Task to carry out.
Show every line below where "purple" appears.

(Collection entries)
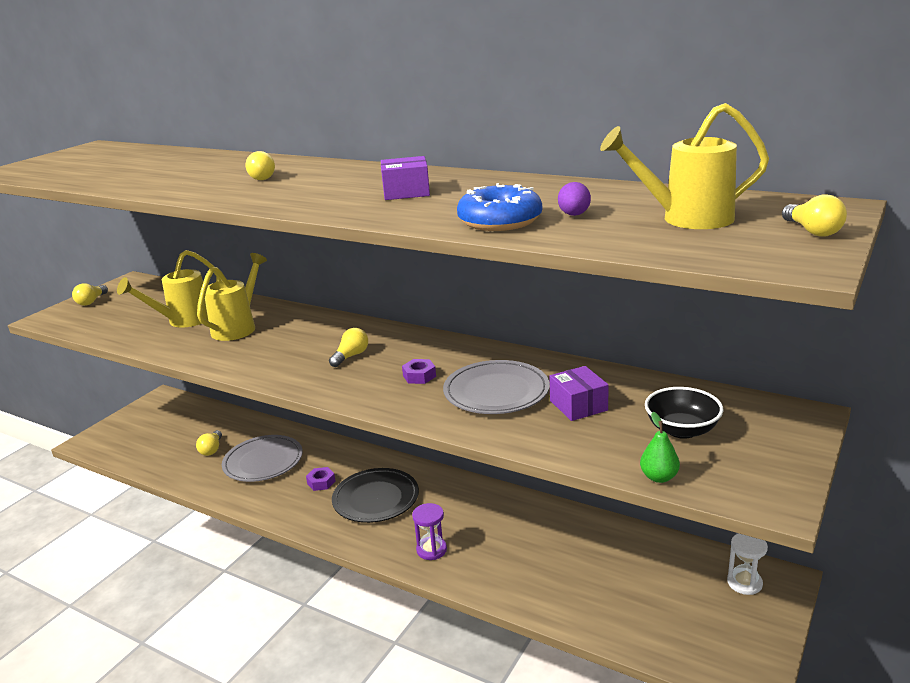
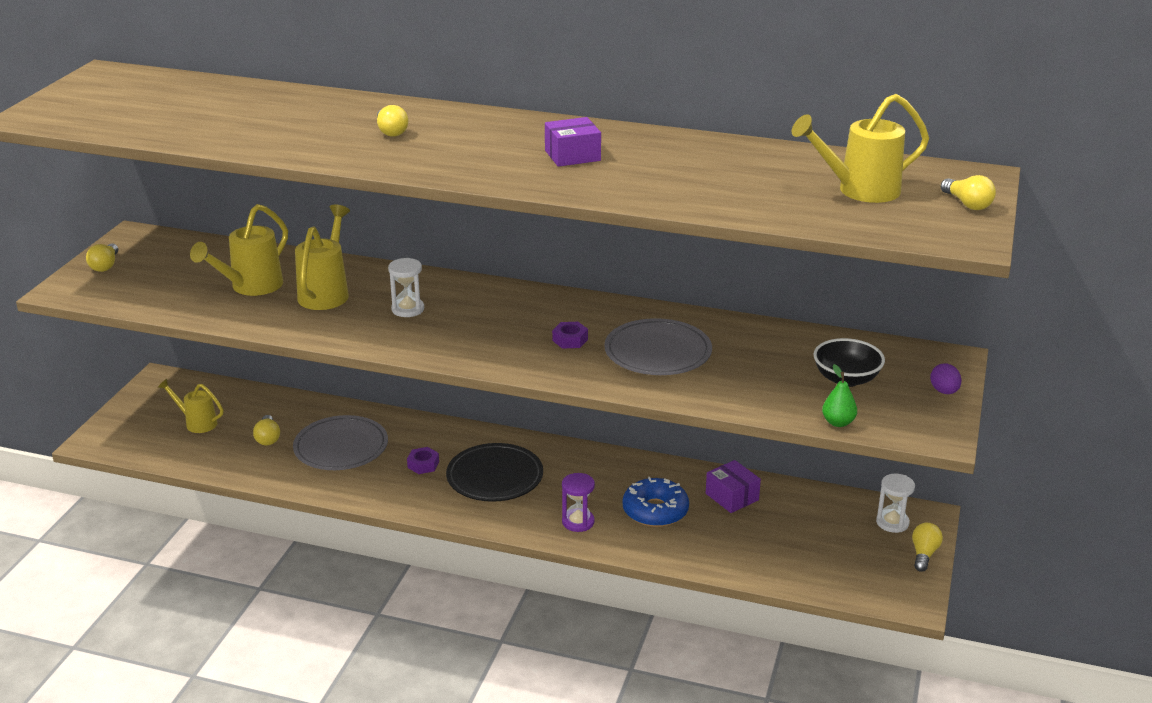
camera: 15 degrees left, 5 degrees up
(167, 433) = (197, 423): none -> yellow watering can
(294, 343) = (408, 309): none -> white hourglass
(351, 356) = (482, 321): yellow light bulb -> yellow light bulb (924, 554)
(500, 221) = (692, 194): blue donut -> blue donut (655, 511)
(574, 215) = (757, 186): purple egg -> purple egg (944, 391)
(578, 405) = (743, 361): purple box -> purple box (732, 497)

Solution to this task.
(574, 215) = (757, 186): purple egg -> purple egg (944, 391)
(578, 405) = (743, 361): purple box -> purple box (732, 497)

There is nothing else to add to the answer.